[Dataset items]
++++

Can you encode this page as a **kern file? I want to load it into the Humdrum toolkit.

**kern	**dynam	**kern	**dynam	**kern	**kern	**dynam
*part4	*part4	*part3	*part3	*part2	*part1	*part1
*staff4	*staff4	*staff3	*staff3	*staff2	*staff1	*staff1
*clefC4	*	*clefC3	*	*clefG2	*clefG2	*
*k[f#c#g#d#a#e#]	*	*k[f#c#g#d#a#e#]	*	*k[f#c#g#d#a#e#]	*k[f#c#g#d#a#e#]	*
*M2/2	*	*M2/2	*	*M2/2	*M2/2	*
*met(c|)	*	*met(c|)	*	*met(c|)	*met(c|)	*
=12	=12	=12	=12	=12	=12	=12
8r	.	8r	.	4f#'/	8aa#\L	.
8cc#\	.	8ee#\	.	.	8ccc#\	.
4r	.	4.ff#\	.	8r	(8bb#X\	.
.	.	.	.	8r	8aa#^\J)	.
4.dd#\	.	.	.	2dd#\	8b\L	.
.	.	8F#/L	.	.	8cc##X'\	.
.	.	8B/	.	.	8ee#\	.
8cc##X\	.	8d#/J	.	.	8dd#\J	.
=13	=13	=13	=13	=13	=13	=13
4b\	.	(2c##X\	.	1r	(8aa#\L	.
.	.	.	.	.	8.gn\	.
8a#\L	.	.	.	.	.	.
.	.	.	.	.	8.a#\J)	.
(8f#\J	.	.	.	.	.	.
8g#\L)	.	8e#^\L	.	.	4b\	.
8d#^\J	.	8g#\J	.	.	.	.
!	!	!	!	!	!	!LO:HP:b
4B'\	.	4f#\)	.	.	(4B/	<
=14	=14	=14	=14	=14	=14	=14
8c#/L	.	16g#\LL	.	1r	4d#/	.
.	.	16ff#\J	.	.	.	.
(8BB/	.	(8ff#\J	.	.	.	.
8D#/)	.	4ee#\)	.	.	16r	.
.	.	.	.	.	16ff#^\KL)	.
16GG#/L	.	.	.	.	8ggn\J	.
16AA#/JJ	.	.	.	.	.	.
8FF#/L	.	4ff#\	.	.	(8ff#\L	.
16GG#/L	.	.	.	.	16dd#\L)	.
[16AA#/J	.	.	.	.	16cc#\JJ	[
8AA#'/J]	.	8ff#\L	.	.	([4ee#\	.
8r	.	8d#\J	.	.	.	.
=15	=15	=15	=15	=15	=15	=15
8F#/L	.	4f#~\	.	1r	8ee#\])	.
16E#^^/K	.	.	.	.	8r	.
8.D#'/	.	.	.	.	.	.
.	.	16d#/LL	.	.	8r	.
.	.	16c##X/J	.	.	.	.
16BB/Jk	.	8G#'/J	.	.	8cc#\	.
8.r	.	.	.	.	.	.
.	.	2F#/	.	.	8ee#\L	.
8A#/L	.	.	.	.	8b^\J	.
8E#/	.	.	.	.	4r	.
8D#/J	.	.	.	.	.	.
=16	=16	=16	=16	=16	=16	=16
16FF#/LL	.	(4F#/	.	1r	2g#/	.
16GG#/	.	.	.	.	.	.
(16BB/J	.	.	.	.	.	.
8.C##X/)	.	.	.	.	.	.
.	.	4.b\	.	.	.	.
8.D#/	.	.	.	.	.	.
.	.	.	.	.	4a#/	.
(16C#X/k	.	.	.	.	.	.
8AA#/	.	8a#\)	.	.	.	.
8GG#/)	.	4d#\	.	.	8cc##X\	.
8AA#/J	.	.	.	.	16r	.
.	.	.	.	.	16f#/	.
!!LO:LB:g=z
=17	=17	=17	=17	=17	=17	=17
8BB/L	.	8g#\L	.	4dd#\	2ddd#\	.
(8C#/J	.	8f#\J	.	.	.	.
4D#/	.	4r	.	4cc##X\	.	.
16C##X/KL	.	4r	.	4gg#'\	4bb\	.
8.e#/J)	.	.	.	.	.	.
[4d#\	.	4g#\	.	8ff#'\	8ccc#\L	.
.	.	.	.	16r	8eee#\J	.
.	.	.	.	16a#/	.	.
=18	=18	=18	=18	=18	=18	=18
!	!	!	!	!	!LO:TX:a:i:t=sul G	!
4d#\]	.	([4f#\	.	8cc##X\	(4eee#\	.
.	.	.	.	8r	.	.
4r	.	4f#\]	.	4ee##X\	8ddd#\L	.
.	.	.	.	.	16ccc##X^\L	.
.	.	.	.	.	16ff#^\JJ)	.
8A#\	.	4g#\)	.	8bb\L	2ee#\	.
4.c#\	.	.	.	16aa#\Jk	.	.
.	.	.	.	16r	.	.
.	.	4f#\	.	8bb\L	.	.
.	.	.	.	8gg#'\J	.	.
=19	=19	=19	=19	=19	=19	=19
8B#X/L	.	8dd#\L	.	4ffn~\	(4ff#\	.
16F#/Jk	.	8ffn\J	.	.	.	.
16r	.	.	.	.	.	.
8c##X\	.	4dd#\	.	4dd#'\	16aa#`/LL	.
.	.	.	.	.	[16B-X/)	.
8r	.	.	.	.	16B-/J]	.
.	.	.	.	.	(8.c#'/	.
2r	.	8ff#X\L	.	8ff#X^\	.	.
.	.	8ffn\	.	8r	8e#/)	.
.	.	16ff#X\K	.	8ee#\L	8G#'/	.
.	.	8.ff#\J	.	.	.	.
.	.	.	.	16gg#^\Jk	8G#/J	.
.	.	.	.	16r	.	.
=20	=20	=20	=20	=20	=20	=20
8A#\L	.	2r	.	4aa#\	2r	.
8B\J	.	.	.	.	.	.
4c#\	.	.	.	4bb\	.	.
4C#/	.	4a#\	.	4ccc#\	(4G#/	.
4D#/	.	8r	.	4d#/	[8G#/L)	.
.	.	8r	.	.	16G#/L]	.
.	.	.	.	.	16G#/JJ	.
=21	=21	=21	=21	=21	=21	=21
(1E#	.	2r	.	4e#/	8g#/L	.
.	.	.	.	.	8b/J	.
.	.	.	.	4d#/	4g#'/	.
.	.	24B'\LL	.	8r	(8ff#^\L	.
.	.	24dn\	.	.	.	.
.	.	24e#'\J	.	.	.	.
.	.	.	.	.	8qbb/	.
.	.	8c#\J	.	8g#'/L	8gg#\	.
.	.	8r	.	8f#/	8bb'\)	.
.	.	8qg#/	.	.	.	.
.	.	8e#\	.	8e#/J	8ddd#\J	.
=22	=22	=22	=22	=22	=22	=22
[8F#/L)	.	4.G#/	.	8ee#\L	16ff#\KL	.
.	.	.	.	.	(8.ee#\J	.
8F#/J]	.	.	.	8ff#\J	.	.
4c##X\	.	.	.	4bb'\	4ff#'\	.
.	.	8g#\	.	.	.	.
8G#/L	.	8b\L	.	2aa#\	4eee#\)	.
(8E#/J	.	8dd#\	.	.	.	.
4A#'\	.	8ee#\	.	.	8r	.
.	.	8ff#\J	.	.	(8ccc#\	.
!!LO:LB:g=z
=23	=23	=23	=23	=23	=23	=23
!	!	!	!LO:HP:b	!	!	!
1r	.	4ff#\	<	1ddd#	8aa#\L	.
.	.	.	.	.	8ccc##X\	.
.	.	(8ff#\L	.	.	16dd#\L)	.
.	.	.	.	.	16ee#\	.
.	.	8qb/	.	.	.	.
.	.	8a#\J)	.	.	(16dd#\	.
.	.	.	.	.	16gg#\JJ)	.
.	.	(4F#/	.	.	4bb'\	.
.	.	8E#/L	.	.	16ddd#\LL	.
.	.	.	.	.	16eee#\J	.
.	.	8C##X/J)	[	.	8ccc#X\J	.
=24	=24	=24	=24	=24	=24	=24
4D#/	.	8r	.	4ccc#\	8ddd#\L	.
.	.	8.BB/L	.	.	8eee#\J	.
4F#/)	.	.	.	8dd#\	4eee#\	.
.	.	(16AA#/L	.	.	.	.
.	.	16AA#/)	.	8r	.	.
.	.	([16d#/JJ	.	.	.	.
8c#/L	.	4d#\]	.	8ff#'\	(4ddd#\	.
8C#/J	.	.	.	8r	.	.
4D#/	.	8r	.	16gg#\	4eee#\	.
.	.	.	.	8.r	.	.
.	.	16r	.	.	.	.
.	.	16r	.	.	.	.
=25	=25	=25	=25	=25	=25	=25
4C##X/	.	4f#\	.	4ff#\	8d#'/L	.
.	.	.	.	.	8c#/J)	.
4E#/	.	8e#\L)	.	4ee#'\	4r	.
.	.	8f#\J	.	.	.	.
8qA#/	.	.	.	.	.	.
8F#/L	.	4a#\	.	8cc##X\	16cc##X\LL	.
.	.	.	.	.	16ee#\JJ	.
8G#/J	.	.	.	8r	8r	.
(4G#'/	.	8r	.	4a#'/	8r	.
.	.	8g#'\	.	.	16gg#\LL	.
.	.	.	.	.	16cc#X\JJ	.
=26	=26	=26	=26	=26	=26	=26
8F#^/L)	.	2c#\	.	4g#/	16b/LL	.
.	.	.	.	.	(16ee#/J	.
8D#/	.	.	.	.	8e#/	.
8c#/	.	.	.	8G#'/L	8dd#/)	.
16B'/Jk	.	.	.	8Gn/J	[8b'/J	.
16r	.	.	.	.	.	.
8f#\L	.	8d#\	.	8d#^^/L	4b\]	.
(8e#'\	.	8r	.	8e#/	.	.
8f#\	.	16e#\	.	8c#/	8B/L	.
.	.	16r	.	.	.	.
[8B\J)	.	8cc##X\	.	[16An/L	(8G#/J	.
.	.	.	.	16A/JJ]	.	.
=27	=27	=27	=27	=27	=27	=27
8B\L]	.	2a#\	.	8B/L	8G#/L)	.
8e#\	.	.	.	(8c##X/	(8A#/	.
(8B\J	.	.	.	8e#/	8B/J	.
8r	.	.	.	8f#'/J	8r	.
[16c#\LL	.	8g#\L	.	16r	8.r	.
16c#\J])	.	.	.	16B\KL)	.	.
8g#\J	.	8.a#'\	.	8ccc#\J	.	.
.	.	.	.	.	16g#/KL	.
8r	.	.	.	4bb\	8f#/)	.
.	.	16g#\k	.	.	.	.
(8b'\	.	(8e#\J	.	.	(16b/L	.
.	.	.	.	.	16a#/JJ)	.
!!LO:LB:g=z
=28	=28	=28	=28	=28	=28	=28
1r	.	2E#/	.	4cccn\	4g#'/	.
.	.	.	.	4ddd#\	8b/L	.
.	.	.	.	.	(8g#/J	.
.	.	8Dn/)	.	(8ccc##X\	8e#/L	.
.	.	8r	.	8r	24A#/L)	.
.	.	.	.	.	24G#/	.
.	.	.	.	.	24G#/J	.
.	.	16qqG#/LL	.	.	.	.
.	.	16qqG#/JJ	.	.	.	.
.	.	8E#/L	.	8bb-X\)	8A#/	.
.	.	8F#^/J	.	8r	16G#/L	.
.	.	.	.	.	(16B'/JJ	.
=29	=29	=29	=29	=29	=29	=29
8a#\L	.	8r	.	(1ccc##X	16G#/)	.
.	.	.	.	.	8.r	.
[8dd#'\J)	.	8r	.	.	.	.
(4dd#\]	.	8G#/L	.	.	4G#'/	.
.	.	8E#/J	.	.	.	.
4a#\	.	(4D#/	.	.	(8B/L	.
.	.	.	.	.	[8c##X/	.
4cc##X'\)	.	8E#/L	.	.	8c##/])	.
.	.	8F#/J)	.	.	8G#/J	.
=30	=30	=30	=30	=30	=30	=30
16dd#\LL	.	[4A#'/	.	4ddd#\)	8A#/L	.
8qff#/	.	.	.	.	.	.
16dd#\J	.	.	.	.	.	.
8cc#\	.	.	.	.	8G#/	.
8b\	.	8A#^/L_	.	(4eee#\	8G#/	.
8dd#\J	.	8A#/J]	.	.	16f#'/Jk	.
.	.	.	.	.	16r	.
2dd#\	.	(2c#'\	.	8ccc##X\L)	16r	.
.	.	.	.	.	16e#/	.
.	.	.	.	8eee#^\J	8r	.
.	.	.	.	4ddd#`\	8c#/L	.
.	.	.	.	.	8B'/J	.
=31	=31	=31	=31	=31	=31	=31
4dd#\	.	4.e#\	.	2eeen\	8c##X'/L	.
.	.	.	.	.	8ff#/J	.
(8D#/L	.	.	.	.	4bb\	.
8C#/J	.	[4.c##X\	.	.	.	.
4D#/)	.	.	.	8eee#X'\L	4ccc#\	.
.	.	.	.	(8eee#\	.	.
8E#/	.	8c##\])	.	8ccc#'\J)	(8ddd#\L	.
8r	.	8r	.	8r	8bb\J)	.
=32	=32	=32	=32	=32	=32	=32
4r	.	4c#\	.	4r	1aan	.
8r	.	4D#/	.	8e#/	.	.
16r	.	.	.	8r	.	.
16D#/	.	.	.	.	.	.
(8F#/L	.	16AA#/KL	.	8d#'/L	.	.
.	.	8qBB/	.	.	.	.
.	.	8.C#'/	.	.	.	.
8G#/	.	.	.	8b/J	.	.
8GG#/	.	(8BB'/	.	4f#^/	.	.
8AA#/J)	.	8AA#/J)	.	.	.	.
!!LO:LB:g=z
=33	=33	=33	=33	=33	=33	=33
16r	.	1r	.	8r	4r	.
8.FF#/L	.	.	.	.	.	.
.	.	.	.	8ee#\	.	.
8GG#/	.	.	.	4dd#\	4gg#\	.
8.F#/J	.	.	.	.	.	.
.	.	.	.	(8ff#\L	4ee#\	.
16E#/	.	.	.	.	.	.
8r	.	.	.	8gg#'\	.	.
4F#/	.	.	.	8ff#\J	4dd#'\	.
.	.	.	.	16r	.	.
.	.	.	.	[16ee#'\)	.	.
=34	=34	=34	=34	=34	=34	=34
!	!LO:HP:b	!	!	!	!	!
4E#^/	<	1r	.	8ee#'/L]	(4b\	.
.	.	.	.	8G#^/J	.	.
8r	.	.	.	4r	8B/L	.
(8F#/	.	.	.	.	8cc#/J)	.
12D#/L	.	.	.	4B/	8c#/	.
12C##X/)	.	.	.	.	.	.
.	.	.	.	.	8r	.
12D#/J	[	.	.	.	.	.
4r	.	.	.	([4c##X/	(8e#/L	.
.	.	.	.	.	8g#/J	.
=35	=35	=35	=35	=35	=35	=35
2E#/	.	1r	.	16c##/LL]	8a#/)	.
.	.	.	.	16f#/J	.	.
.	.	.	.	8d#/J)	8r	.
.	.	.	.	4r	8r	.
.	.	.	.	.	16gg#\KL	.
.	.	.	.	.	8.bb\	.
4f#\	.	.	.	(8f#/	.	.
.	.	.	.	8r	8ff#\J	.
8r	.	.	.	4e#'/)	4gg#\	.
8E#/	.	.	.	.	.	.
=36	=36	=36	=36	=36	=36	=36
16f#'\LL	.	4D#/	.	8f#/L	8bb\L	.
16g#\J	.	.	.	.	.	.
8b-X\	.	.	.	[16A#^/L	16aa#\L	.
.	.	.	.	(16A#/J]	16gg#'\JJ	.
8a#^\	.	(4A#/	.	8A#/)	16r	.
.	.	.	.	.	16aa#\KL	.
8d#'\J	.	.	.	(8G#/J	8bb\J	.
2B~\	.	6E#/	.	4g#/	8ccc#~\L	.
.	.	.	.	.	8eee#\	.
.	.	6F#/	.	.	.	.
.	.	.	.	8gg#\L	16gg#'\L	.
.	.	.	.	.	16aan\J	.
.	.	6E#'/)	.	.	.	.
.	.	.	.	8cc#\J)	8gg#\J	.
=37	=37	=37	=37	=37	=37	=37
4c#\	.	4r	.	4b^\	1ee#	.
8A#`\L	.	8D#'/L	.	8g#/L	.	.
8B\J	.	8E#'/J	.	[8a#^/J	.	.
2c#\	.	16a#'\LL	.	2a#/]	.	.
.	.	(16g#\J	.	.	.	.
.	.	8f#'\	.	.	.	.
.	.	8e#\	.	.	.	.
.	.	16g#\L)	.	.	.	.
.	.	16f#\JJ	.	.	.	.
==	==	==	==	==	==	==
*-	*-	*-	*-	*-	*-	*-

++++

What is expected:
Please count the lines in the material that contain the string "kern" and reply with the number alone.

Solution to this task:
2